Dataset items

━━━━━━━━━━

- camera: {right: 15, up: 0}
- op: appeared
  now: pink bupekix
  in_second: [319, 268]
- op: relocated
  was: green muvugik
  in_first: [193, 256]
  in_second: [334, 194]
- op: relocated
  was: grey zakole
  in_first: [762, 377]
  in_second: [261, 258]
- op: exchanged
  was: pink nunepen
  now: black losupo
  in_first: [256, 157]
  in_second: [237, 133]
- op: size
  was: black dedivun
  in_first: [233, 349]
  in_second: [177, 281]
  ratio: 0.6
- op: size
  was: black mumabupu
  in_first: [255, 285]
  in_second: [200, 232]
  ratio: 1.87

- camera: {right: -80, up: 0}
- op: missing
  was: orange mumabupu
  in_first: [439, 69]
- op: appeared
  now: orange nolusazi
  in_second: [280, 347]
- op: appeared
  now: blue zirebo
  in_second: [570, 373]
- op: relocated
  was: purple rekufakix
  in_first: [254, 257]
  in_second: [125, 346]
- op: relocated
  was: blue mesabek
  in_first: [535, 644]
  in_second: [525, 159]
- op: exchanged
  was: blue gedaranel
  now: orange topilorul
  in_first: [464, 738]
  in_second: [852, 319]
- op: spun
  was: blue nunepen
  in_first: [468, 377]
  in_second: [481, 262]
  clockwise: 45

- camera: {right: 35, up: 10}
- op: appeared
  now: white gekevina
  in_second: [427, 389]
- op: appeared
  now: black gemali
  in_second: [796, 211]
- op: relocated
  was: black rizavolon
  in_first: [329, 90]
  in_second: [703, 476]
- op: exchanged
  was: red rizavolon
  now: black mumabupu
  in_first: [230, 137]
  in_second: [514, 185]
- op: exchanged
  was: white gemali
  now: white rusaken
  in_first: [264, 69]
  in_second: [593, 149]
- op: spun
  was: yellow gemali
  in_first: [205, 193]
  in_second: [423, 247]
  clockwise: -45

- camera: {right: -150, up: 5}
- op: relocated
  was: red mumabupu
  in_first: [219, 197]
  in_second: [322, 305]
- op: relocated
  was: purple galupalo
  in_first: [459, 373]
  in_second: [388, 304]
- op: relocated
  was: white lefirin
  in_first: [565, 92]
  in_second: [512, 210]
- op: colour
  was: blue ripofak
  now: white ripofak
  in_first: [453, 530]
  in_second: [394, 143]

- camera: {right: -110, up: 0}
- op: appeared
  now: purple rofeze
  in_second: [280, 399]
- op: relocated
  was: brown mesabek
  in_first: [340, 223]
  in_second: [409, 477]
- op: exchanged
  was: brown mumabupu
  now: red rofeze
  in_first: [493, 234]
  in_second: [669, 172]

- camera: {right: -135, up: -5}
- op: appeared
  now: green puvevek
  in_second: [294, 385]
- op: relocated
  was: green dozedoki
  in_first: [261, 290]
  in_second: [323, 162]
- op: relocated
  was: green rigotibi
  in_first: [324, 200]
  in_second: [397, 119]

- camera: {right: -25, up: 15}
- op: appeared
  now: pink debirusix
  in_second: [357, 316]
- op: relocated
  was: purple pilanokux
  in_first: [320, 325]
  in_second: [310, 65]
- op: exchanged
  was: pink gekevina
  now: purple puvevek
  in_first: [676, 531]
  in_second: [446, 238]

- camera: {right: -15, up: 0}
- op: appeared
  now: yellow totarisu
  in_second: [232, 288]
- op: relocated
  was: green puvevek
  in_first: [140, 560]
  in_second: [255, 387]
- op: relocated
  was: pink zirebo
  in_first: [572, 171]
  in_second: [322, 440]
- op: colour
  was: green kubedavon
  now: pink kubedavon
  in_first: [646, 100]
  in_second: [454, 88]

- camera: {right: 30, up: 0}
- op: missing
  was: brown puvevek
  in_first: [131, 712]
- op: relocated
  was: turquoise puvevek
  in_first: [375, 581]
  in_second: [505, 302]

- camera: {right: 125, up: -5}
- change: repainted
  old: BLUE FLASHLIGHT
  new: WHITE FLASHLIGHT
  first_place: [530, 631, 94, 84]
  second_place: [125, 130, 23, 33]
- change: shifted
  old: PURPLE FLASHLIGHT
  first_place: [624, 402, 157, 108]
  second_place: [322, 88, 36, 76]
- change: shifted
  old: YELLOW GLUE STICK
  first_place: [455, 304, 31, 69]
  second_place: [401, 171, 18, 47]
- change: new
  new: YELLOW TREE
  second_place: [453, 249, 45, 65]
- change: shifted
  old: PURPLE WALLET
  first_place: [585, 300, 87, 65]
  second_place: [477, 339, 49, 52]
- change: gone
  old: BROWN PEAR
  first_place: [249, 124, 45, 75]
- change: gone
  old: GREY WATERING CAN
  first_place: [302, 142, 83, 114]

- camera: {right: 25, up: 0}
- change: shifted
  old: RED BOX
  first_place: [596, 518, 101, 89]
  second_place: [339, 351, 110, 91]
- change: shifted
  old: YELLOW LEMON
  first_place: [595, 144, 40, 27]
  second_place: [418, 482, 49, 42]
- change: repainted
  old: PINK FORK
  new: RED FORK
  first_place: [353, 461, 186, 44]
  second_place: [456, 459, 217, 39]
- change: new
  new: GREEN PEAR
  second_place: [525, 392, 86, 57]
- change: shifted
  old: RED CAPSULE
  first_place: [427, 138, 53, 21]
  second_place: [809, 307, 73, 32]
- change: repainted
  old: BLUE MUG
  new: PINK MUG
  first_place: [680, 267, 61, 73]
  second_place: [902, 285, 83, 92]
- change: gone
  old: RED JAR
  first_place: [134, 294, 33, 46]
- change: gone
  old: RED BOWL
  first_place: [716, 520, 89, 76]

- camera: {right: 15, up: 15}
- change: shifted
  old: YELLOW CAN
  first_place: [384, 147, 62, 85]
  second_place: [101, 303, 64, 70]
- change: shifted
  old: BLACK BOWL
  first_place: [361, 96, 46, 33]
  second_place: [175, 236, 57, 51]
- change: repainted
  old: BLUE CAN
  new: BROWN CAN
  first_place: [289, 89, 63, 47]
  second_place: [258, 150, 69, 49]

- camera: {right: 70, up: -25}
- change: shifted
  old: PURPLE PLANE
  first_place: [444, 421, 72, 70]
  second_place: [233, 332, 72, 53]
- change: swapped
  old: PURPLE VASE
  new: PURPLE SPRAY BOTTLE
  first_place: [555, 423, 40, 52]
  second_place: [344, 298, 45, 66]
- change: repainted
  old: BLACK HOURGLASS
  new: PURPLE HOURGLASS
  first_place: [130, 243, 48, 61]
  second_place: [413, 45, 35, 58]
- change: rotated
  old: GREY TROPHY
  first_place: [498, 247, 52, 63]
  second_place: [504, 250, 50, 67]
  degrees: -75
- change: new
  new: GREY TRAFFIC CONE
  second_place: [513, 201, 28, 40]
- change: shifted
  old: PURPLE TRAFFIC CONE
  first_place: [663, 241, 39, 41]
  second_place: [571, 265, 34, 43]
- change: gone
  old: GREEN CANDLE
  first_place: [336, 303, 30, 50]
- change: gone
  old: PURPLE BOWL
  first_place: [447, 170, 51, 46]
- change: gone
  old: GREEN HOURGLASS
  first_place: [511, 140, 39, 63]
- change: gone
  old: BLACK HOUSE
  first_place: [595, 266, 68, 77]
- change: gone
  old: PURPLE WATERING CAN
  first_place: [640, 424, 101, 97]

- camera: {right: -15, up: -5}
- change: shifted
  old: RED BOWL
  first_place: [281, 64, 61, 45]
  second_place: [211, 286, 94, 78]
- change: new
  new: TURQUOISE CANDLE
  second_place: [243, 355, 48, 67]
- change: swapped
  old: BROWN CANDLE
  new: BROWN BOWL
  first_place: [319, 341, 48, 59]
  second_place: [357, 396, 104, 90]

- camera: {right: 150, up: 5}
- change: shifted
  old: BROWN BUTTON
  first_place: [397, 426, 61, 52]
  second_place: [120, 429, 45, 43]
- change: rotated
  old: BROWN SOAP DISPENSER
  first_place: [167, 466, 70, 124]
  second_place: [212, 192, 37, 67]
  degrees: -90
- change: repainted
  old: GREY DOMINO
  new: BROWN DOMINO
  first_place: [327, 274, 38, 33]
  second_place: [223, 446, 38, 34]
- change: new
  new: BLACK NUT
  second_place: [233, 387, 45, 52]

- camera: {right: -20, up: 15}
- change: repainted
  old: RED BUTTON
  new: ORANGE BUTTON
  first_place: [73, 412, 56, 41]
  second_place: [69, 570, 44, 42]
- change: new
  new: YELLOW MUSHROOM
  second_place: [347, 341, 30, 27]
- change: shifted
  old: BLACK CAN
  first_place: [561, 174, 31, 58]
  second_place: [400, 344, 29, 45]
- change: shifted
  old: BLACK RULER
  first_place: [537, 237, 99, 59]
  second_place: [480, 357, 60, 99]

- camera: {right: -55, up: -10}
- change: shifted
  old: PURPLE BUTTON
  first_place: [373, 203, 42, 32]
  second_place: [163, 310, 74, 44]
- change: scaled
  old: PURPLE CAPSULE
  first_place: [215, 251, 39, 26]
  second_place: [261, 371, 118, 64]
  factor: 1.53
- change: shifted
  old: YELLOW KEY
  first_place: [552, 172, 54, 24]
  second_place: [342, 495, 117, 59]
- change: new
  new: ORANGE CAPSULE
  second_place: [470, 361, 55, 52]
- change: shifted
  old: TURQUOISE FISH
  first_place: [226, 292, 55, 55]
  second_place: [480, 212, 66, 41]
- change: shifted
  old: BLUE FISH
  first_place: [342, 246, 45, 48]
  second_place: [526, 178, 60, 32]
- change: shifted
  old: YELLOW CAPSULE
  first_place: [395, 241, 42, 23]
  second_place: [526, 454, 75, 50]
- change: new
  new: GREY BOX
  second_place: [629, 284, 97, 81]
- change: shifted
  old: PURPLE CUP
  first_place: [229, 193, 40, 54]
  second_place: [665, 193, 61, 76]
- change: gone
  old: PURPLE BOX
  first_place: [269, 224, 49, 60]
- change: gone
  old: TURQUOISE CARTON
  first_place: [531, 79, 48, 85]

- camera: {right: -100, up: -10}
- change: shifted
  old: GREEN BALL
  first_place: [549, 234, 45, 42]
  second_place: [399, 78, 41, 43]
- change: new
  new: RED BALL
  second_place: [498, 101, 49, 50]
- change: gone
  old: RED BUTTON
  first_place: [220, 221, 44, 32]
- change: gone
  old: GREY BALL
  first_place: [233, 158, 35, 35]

━━━━━━━━━━

DIRECTIONS:
Repeat every line of the data word for word until you have repeated the line that contains "in_second: [200, 232]", which is the last one to include.

ANSWER FOR THE TASK:
- camera: {right: 15, up: 0}
- op: appeared
  now: pink bupekix
  in_second: [319, 268]
- op: relocated
  was: green muvugik
  in_first: [193, 256]
  in_second: [334, 194]
- op: relocated
  was: grey zakole
  in_first: [762, 377]
  in_second: [261, 258]
- op: exchanged
  was: pink nunepen
  now: black losupo
  in_first: [256, 157]
  in_second: [237, 133]
- op: size
  was: black dedivun
  in_first: [233, 349]
  in_second: [177, 281]
  ratio: 0.6
- op: size
  was: black mumabupu
  in_first: [255, 285]
  in_second: [200, 232]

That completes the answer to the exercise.